DATASET RECORDS:
========================
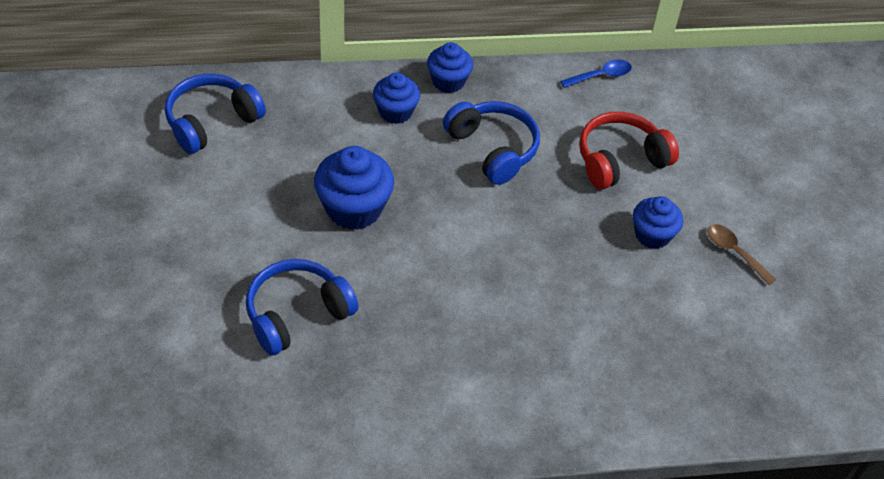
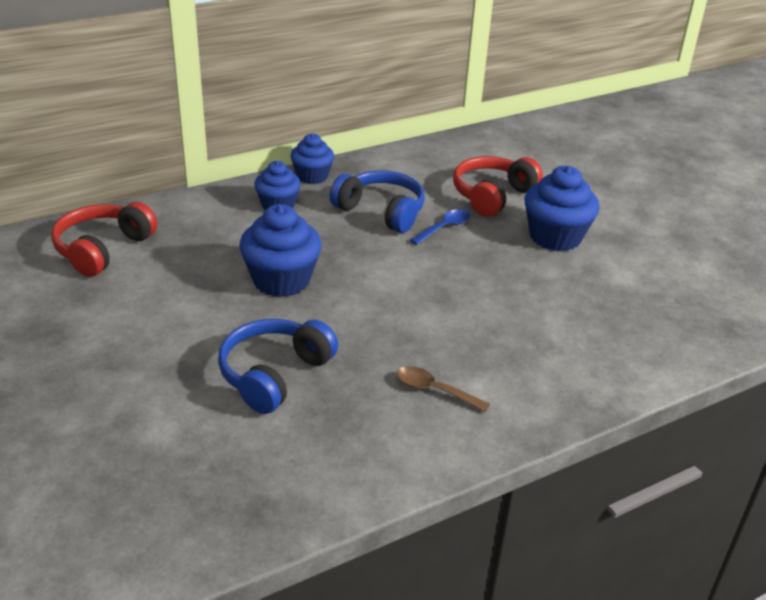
camera: 20 degrees left, 15 degrees down
blue headphones [165,74,266,154] -> red headphones [51,202,157,277]
blue spoon [560,60,632,88] -> blue spoon moved to [410,209,470,245]
blue cupcake [633,196,683,249] -> blue cupcake [524,166,600,251], size x1.56
brown spoon [707,224,776,285] -> brown spoon moved to [397,366,490,412]

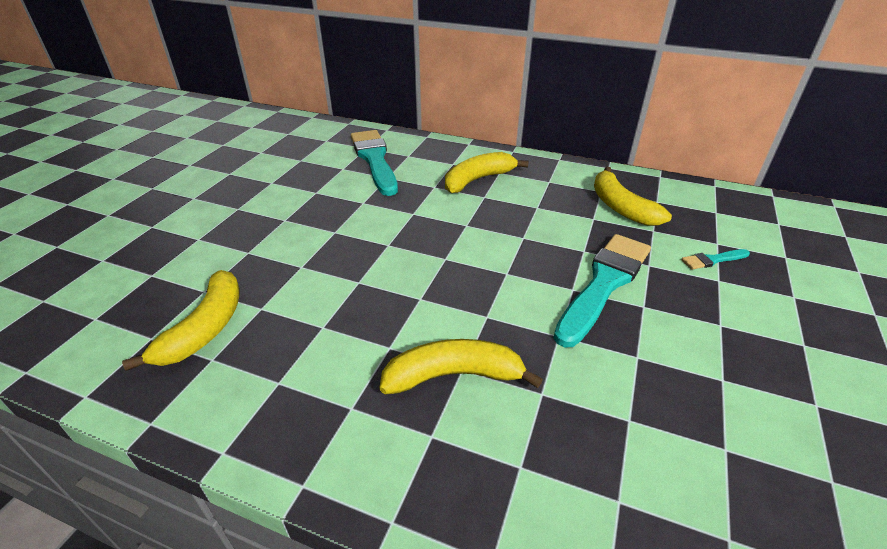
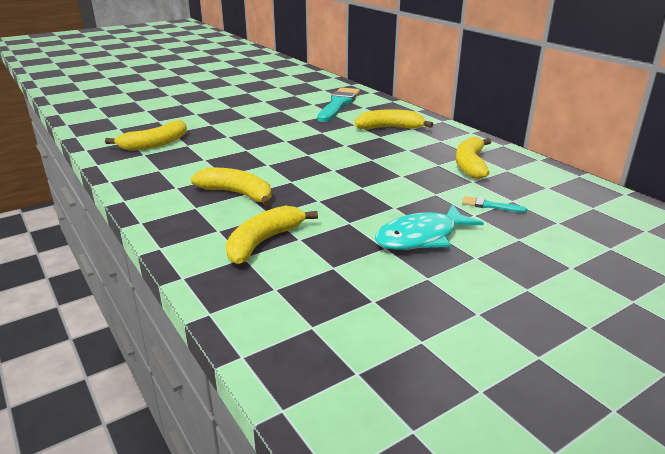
camera: 35 degrees right, 10 degrees down
turquoise brush [553,234,651,348] -> none
none -> yellow banana [226,205,318,264]
none -> turquoise fish [375,205,484,250]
========================
WORK REQUIRED: Where a line in the records above contains the word "camera", copy that line.

ANSWER TO THIS TASK:
camera: 20 degrees left, 15 degrees down
camera: 35 degrees right, 10 degrees down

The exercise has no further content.